### INFORMATION SUPPLIED
--

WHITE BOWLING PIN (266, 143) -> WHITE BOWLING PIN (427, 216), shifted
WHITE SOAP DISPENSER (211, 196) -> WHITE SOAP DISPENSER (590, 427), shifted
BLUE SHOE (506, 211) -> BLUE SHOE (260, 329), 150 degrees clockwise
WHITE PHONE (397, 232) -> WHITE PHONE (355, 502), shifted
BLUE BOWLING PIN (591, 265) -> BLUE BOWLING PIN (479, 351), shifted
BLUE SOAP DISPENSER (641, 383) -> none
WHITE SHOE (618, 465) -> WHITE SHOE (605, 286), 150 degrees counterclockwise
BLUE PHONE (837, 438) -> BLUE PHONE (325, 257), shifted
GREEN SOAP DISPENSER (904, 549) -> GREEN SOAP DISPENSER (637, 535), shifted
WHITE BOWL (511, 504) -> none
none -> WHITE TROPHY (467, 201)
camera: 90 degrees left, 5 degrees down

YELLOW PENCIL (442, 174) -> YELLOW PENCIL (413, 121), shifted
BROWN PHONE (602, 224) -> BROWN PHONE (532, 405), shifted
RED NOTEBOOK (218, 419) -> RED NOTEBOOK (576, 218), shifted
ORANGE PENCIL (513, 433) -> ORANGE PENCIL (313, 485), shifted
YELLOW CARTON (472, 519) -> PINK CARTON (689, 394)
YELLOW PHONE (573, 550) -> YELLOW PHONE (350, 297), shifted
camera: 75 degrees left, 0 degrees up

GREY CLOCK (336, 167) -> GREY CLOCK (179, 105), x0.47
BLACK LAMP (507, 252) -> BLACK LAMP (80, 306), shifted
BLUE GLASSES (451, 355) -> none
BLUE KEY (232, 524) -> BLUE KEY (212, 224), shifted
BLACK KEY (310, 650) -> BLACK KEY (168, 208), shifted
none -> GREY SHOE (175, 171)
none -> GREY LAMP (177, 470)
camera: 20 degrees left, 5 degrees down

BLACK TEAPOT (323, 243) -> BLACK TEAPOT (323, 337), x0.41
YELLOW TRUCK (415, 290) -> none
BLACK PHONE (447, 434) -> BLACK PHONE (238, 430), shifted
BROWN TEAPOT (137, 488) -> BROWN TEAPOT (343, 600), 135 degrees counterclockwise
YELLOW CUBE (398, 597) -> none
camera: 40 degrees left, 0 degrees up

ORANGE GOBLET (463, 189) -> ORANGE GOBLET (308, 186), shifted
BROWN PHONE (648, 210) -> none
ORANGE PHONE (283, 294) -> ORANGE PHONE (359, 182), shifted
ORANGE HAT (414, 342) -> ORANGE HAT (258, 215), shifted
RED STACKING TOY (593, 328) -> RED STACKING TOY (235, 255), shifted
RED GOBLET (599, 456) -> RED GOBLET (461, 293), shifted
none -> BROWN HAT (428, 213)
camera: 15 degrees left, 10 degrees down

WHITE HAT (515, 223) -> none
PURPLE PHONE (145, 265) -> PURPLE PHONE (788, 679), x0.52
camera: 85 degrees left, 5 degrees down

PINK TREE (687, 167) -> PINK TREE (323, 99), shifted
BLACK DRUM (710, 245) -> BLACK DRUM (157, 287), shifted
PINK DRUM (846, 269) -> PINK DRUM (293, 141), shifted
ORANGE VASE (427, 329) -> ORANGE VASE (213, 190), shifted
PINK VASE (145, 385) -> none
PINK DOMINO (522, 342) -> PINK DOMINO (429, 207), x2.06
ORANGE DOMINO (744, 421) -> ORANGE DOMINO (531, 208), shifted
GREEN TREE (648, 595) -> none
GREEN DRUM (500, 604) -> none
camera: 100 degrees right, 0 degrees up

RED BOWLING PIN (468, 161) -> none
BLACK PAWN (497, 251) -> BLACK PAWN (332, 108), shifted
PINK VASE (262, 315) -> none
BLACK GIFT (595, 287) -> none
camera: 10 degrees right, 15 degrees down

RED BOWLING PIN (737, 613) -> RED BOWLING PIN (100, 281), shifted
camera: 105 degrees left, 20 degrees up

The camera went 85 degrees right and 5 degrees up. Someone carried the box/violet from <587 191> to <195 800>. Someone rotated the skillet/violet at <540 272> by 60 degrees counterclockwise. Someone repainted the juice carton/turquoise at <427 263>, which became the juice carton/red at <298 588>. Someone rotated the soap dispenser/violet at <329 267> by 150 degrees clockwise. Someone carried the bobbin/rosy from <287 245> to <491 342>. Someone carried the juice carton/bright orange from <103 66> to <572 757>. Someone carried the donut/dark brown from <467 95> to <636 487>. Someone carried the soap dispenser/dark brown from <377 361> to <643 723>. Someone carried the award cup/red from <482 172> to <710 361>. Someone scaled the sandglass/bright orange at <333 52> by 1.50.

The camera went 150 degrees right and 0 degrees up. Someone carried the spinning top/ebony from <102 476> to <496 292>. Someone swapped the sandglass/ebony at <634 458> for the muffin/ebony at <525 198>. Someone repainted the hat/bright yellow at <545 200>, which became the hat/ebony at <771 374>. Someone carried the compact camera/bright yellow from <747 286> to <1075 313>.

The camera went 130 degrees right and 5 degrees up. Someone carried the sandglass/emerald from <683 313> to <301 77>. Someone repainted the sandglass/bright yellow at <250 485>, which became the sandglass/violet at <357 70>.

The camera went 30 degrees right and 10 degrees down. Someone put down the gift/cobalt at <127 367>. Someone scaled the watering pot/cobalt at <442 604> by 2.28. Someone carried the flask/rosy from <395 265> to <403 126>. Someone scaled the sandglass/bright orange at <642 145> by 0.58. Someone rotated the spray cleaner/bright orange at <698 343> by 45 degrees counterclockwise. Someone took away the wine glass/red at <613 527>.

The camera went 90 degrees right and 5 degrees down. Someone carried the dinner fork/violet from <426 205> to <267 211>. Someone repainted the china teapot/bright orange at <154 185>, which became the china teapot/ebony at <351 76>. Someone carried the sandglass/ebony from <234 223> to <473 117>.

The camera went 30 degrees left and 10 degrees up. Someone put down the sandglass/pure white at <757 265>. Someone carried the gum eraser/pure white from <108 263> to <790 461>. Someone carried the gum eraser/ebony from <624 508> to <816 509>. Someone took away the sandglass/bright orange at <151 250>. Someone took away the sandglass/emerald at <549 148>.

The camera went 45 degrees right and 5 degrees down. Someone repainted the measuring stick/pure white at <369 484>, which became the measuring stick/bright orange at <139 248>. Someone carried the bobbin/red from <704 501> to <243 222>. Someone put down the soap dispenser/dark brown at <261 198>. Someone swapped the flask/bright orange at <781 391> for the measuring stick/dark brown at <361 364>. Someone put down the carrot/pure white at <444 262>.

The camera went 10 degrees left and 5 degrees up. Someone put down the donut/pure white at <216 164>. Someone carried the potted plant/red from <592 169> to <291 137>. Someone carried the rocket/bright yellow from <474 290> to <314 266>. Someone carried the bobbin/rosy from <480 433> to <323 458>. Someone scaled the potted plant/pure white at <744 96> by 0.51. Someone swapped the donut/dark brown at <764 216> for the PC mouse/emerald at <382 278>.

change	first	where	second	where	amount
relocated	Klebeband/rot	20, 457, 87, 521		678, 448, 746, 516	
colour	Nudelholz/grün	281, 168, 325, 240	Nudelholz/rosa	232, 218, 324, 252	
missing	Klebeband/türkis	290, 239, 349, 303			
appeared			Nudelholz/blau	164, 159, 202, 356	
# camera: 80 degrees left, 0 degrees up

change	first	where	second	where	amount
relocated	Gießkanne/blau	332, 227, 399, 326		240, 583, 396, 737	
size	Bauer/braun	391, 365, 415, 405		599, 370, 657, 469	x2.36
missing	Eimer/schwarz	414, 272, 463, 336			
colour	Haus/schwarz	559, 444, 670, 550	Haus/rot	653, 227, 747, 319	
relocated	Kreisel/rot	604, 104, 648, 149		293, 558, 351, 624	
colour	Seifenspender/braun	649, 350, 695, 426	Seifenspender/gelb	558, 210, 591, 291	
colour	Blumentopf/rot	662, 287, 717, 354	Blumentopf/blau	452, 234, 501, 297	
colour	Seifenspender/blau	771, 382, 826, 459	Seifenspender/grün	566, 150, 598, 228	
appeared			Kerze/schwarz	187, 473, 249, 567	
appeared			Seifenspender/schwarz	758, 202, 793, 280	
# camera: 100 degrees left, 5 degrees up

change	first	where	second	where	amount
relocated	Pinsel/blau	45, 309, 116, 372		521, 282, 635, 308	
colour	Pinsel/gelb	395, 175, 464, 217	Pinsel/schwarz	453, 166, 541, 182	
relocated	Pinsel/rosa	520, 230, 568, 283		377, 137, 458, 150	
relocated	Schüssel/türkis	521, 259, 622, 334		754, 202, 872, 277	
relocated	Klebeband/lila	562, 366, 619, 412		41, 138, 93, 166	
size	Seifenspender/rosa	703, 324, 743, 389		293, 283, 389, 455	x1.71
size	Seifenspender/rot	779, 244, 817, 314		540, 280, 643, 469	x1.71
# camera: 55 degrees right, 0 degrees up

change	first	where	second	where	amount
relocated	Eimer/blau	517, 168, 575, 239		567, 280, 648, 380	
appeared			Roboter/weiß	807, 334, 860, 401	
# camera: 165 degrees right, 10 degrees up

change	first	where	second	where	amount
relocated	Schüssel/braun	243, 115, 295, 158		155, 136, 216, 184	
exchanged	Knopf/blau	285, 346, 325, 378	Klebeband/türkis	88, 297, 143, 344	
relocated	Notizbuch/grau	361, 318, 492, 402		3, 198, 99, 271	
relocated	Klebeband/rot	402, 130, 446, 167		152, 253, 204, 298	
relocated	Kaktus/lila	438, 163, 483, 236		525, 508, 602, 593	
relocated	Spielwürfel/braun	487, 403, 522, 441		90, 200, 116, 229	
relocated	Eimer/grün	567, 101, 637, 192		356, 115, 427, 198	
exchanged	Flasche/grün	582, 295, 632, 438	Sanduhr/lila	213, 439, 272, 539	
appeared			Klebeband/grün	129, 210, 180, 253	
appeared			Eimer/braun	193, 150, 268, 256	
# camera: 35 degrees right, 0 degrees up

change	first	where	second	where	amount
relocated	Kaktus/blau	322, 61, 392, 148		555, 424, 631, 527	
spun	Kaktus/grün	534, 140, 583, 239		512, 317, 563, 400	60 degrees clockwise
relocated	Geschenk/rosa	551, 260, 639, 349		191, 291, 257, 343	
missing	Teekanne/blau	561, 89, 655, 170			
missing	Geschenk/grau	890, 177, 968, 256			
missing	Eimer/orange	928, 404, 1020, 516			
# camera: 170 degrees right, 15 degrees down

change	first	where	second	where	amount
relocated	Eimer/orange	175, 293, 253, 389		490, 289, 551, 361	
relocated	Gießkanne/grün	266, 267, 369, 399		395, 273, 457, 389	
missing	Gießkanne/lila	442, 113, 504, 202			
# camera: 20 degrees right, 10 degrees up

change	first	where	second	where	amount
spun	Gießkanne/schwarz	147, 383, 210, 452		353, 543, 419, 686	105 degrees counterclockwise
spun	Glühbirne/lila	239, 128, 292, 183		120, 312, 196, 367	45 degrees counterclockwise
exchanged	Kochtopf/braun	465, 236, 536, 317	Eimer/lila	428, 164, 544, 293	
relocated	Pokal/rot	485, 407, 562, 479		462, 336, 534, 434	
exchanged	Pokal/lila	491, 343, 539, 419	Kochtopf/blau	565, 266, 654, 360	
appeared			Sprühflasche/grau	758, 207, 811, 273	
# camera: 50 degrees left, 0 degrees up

--

### YOUR ASSIGNMENT
Retype the entries above exactly, but only from the line containing "WHITE SHOE (618, 465)" through the line containing "none -> WHITE TROPHY (467, 201)", both included.

### TASK SOLUTION
WHITE SHOE (618, 465) -> WHITE SHOE (605, 286), 150 degrees counterclockwise
BLUE PHONE (837, 438) -> BLUE PHONE (325, 257), shifted
GREEN SOAP DISPENSER (904, 549) -> GREEN SOAP DISPENSER (637, 535), shifted
WHITE BOWL (511, 504) -> none
none -> WHITE TROPHY (467, 201)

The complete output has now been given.